Print the lines of the entries below from the one with "chair: (173, 184) -> (346, 346), moved" through the final line, exactly as they appear. The pictures are not part of the copy.

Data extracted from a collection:

※

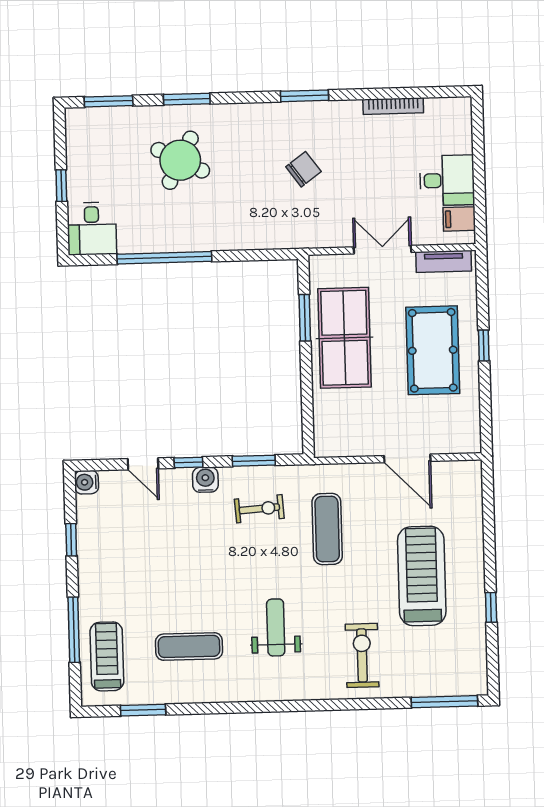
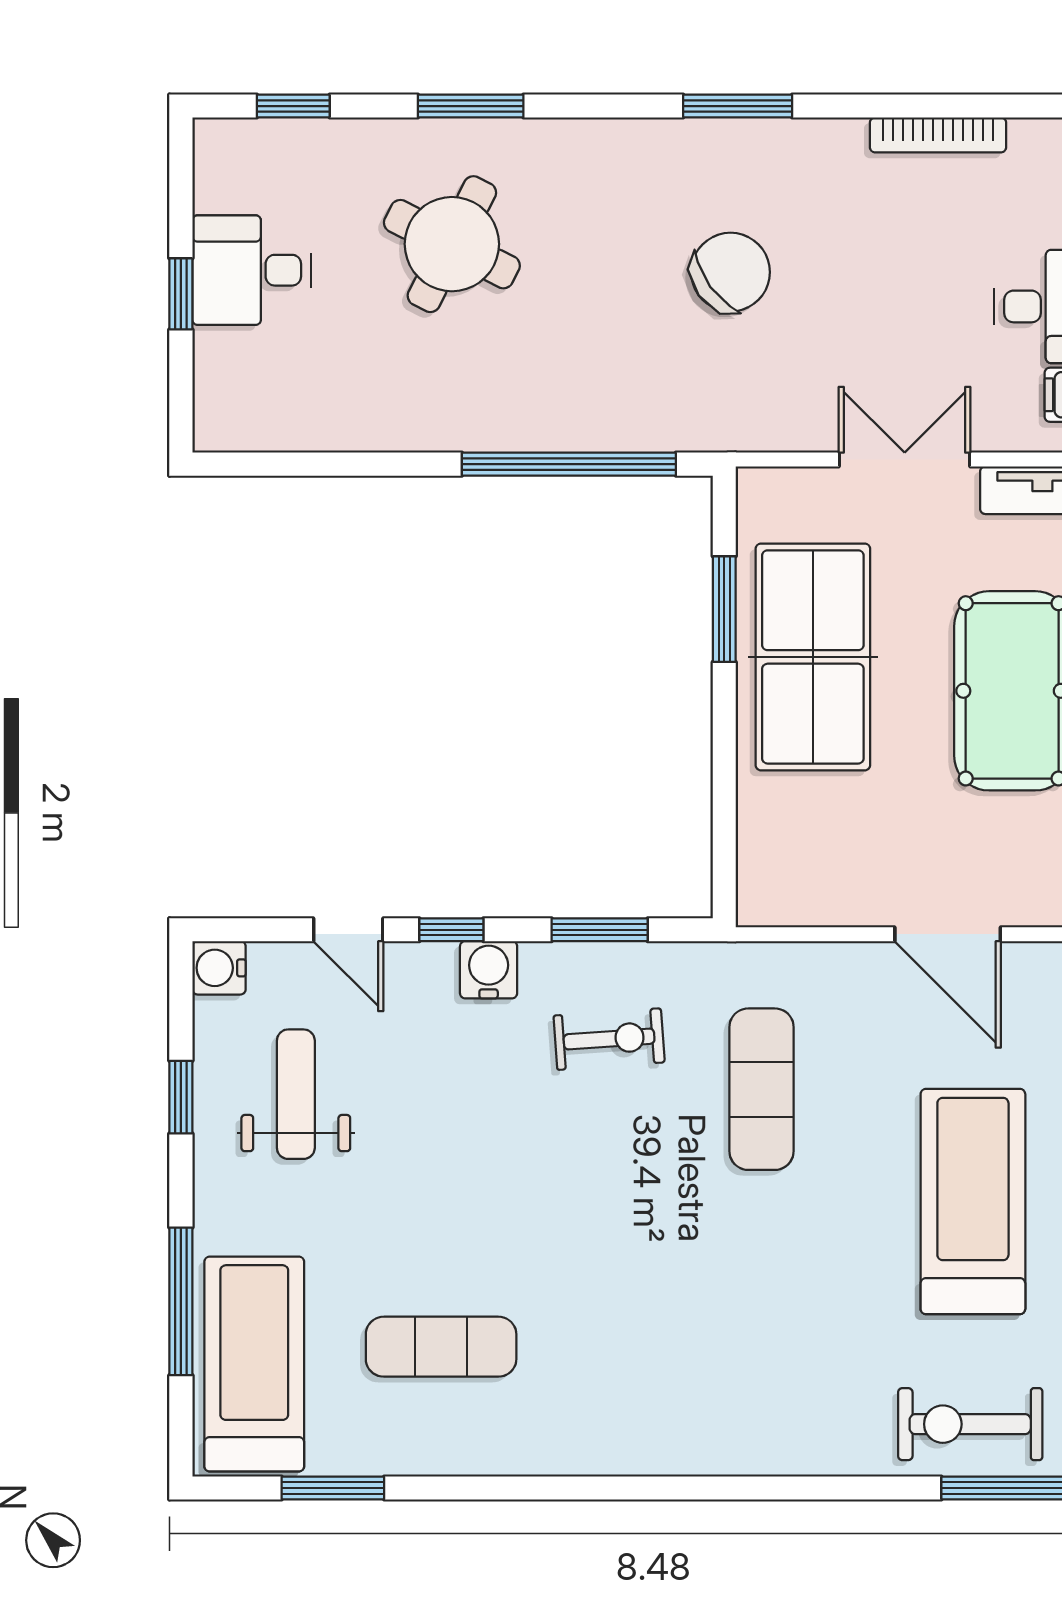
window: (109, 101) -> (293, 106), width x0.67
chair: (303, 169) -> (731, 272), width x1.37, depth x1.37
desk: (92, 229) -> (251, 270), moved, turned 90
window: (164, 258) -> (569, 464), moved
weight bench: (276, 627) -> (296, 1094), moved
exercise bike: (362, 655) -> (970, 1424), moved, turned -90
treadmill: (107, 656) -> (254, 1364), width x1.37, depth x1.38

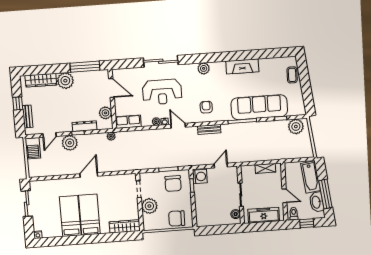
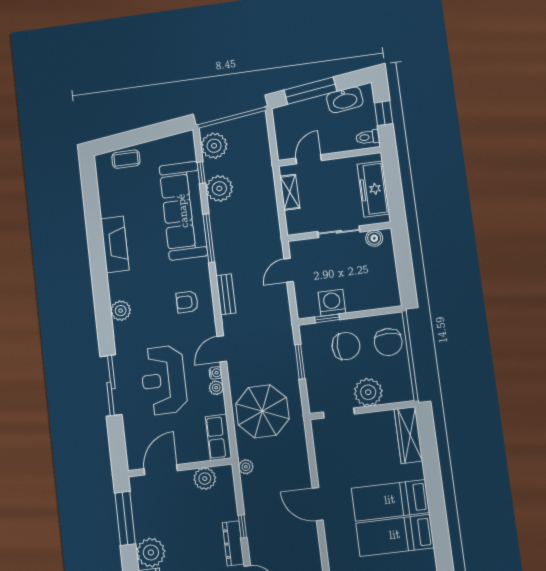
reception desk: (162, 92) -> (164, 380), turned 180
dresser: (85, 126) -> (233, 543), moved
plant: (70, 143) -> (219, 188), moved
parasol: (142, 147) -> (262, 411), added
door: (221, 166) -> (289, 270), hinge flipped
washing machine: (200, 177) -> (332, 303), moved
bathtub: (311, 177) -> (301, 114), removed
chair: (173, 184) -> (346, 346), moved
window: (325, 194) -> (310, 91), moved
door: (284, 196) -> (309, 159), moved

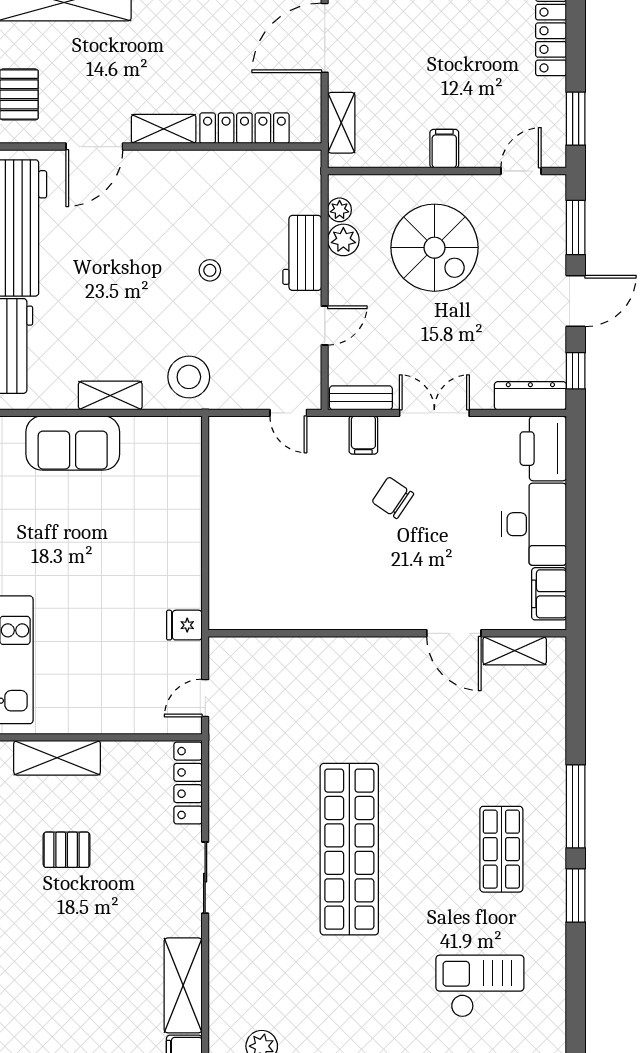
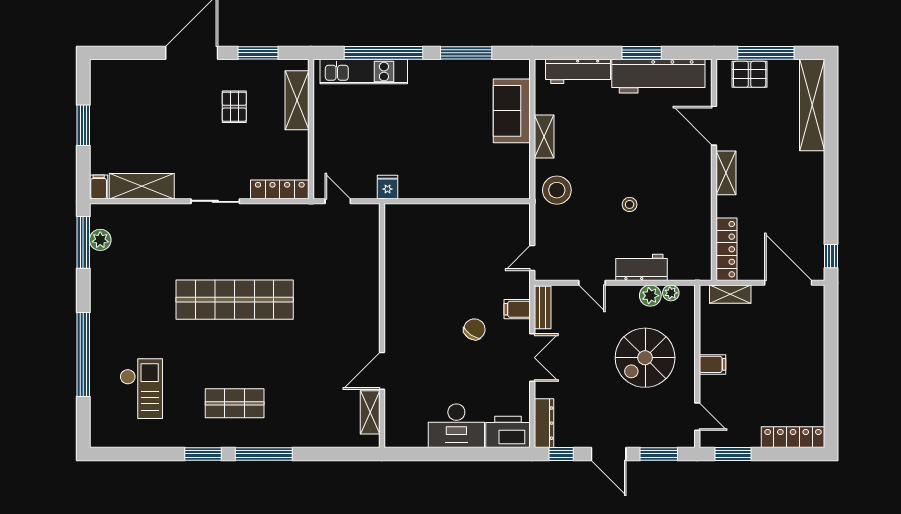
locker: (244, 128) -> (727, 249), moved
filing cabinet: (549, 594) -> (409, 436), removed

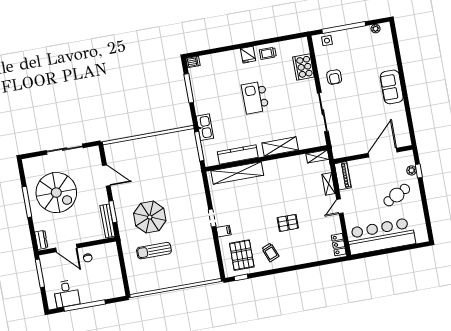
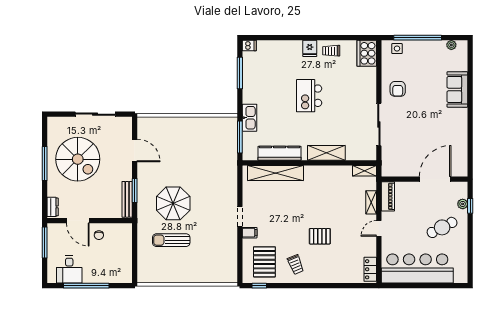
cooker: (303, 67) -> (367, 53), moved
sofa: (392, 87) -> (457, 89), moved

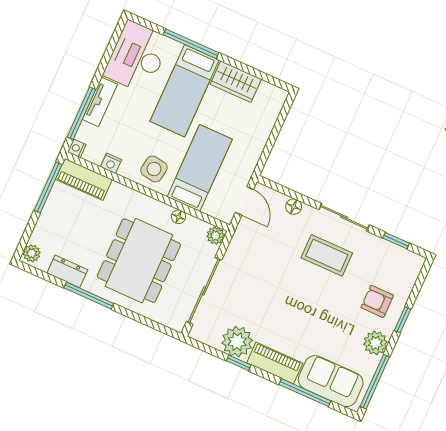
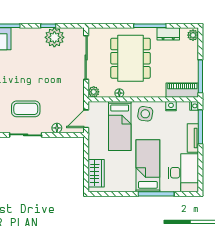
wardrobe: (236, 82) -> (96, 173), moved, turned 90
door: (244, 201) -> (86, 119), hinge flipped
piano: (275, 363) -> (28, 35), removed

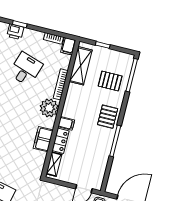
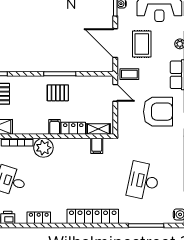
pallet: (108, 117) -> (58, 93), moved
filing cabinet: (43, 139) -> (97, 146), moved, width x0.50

※

* _Task output_
chair: (173, 184) -> (346, 346), moved
window: (325, 194) -> (310, 91), moved
door: (284, 196) -> (309, 159), moved

locker: (244, 128) -> (727, 249), moved
filing cabinet: (549, 594) -> (409, 436), removed

cooker: (303, 67) -> (367, 53), moved
sofa: (392, 87) -> (457, 89), moved

wardrobe: (236, 82) -> (96, 173), moved, turned 90
door: (244, 201) -> (86, 119), hinge flipped
piano: (275, 363) -> (28, 35), removed

pallet: (108, 117) -> (58, 93), moved
filing cabinet: (43, 139) -> (97, 146), moved, width x0.50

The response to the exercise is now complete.